**About this exercise**
Ignoring every picture, return the lines of the listing below word for word, from the line that holds "none -> white tile C7:C9 level 1" through the line that holds "none -> white brick H3:I5 level 1".

**Entries supplied**
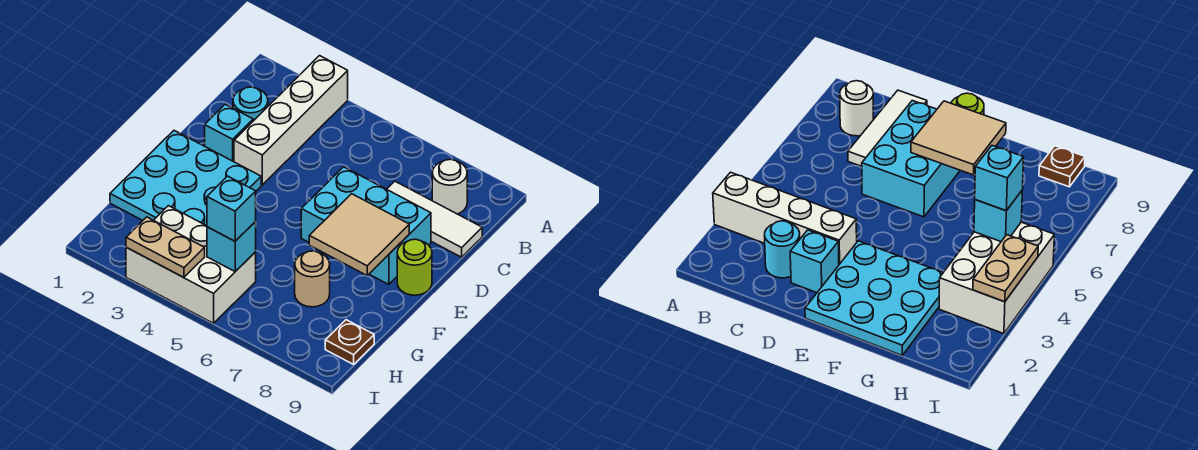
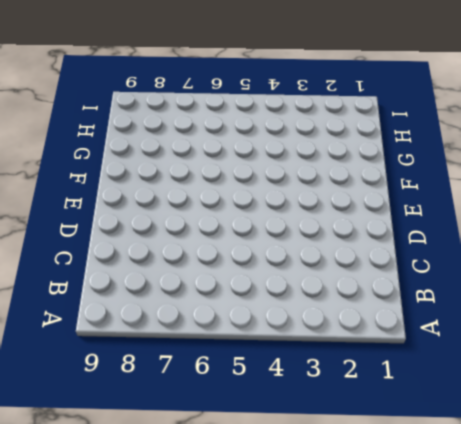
none -> white brick A3:D3 level 1
none -> white round brick B8 level 1
none -> cyan round brick C2 level 1

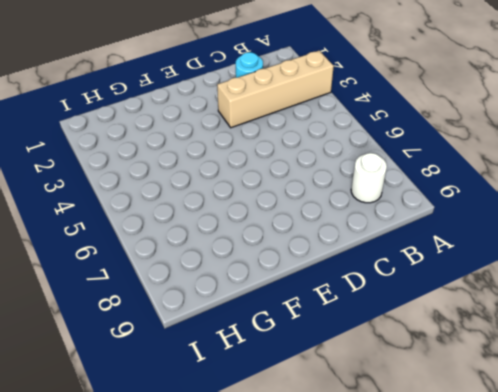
tan brick A3:D3 level 1 -> white brick A3:D3 level 1
none -> white tile C7:C9 level 1
none -> cyan brick D2 level 1
none -> cyan brick D6:E8 level 1

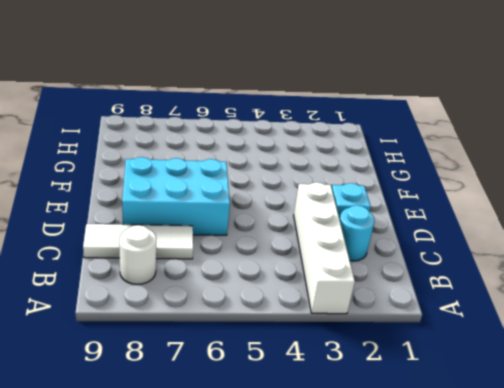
none -> cyan plate E1:G3 level 1
none -> lime round brick E9 level 1
none -> tan round brick G7 level 1

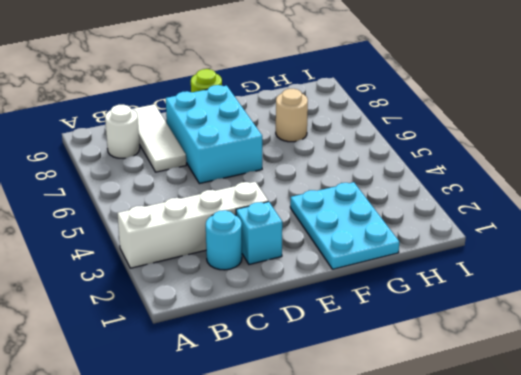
cyan plate F1:G3 level 1 -> cyan plate E1:G3 level 1
none -> white brick H3:I5 level 1
none -> brown plate H9 level 1
none -> tan tile E7:F8 level 2

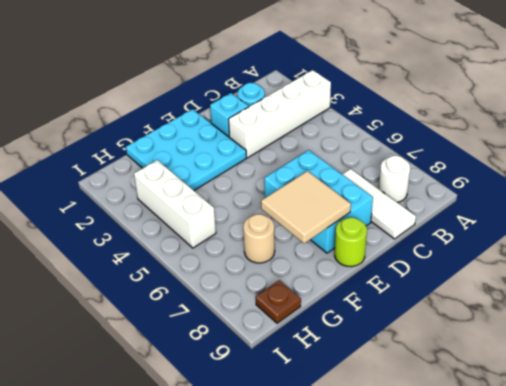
white brick H3:H5 level 1 -> white brick H3:I5 level 1
none -> cyan brick H5 level 2
none -> tan plate I3:I4 level 2
none -> cyan brick H5 level 3

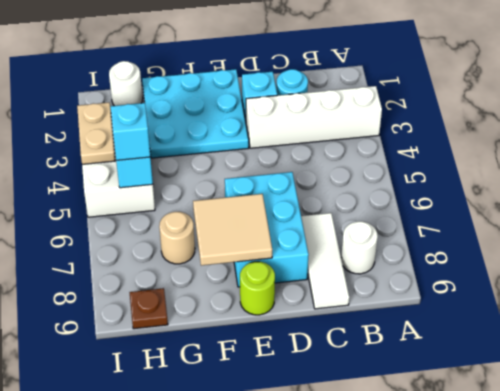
white round brick H1 level 1 -> none

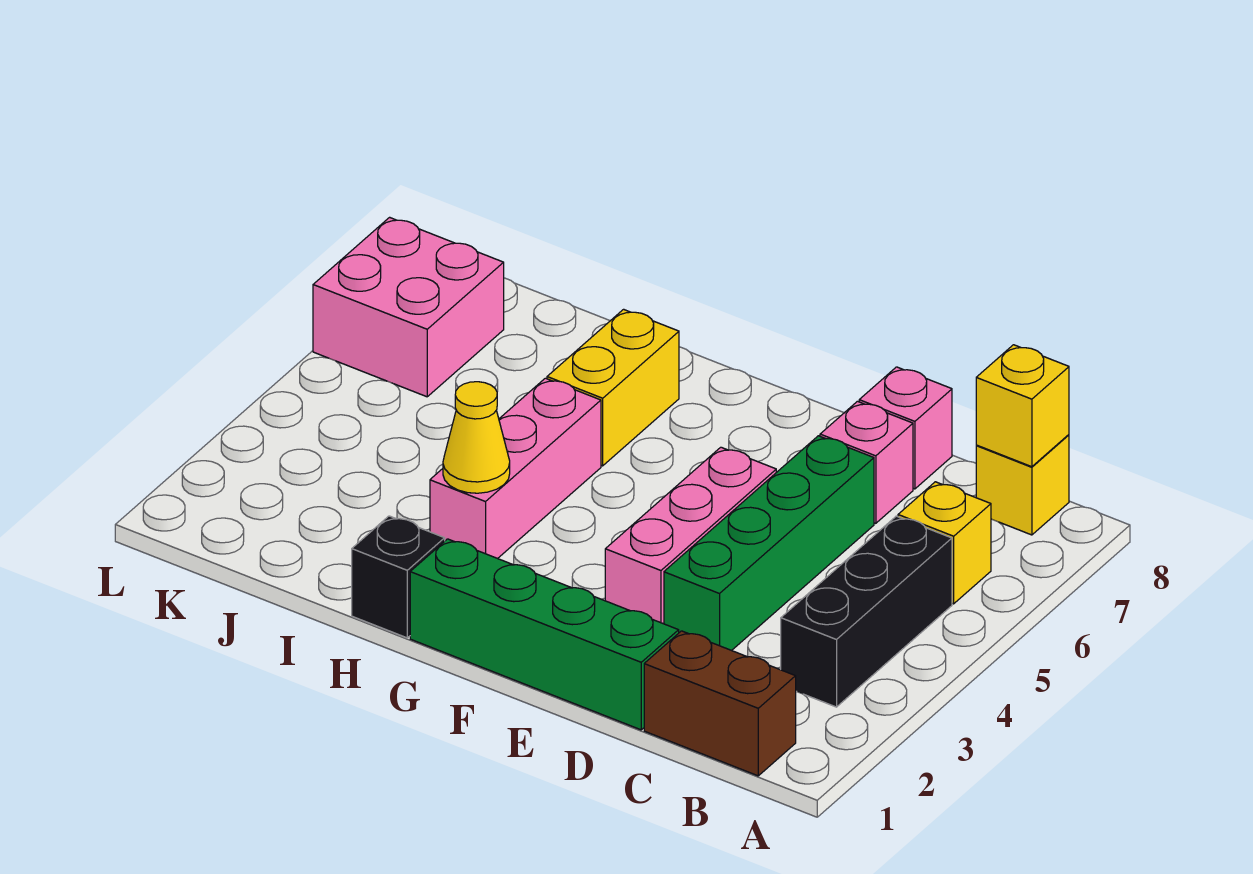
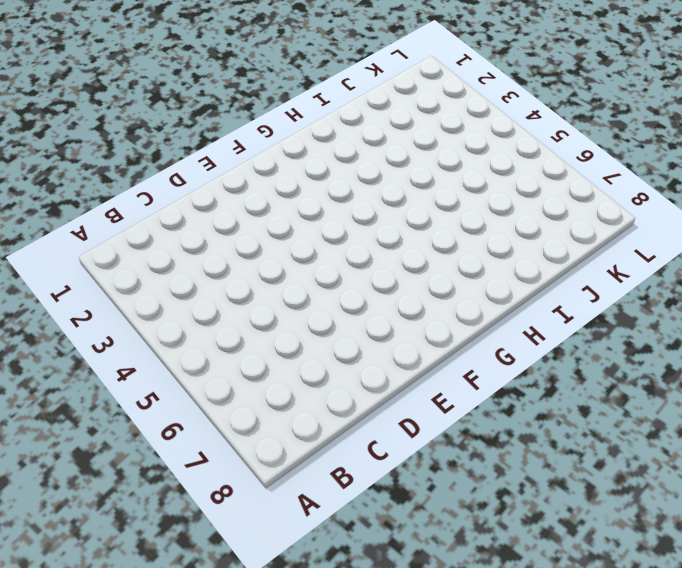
none -> brown brick B1:C1 level 1
none -> black brick B3:B5 level 1
none -> yellow brick B6 level 1

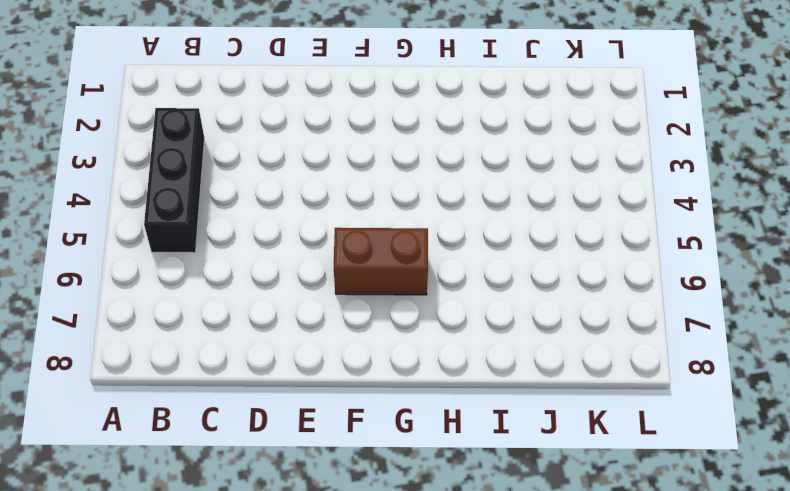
brown brick F6:G6 level 1 -> brown brick B1:C1 level 1
none -> yellow brick B6 level 1
none -> yellow brick B8 level 1
none -> green brick D1:G1 level 1

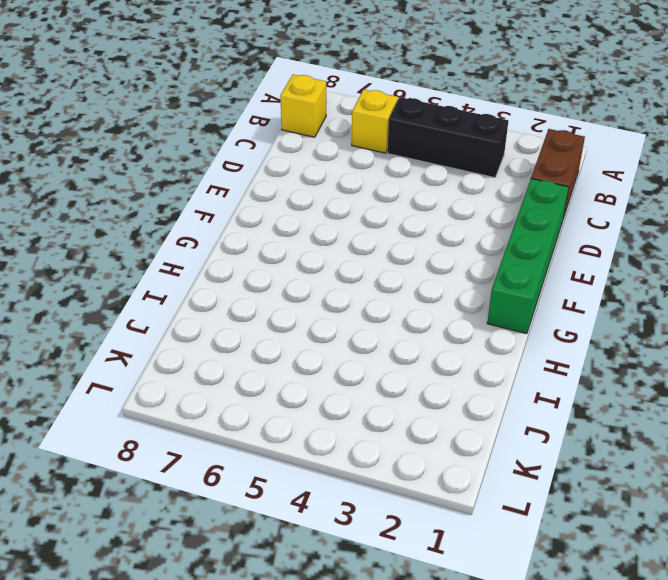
none -> green brick D3:D6 level 1
none -> pink brick D7 level 1
none -> pink brick D8 level 1

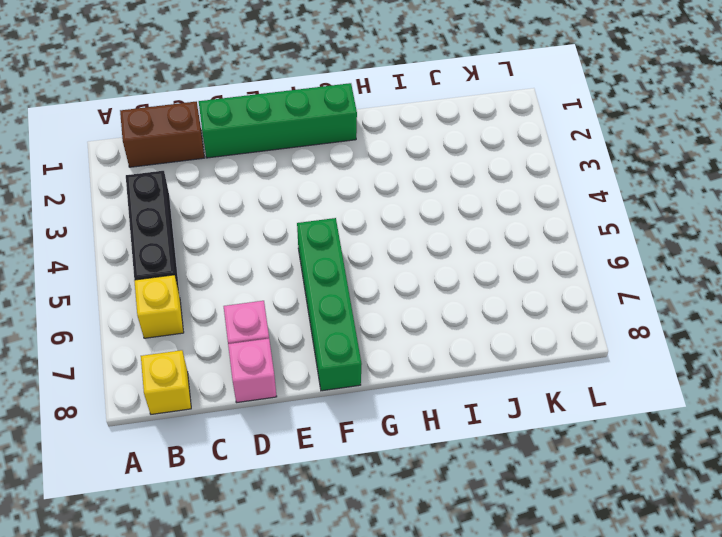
green brick F5:F8 level 1 -> green brick D3:D6 level 1
none -> pink brick E3:E5 level 1
none -> black brick H1 level 1
none -> pink brick H3:H5 level 1

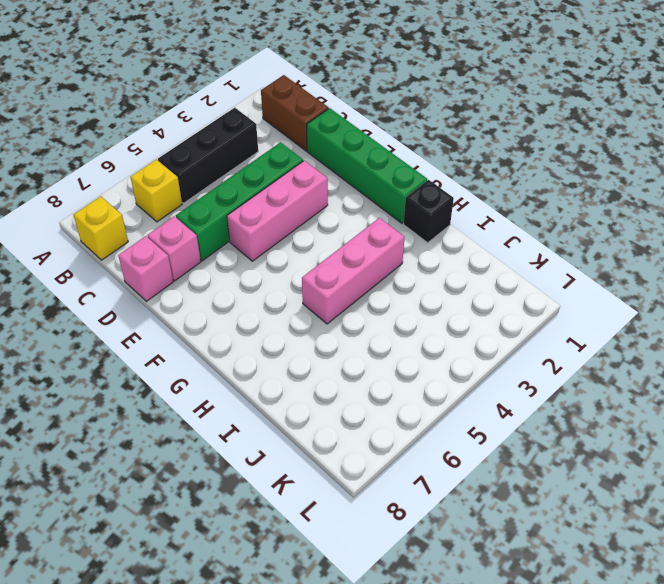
none -> yellow brick H6:H7 level 1
none -> pink brick K6:L7 level 1
none -> yellow brick B8 level 2

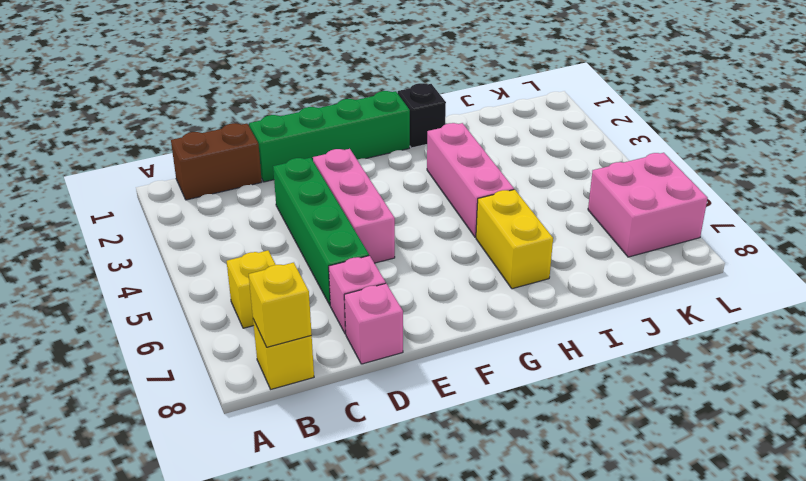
none -> black brick B3:B5 level 1
none -> yellow cone H3 level 2

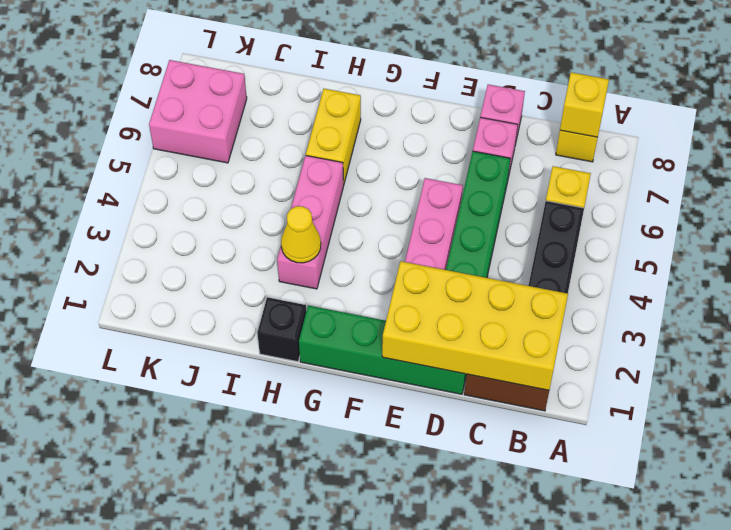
yellow brick B1:E2 level 2 -> none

**Response for this exercise**
none -> white tile C7:C9 level 1
none -> cyan brick D2 level 1
none -> cyan brick D6:E8 level 1

none -> cyan plate E1:G3 level 1
none -> lime round brick E9 level 1
none -> tan round brick G7 level 1

cyan plate F1:G3 level 1 -> cyan plate E1:G3 level 1
none -> white brick H3:I5 level 1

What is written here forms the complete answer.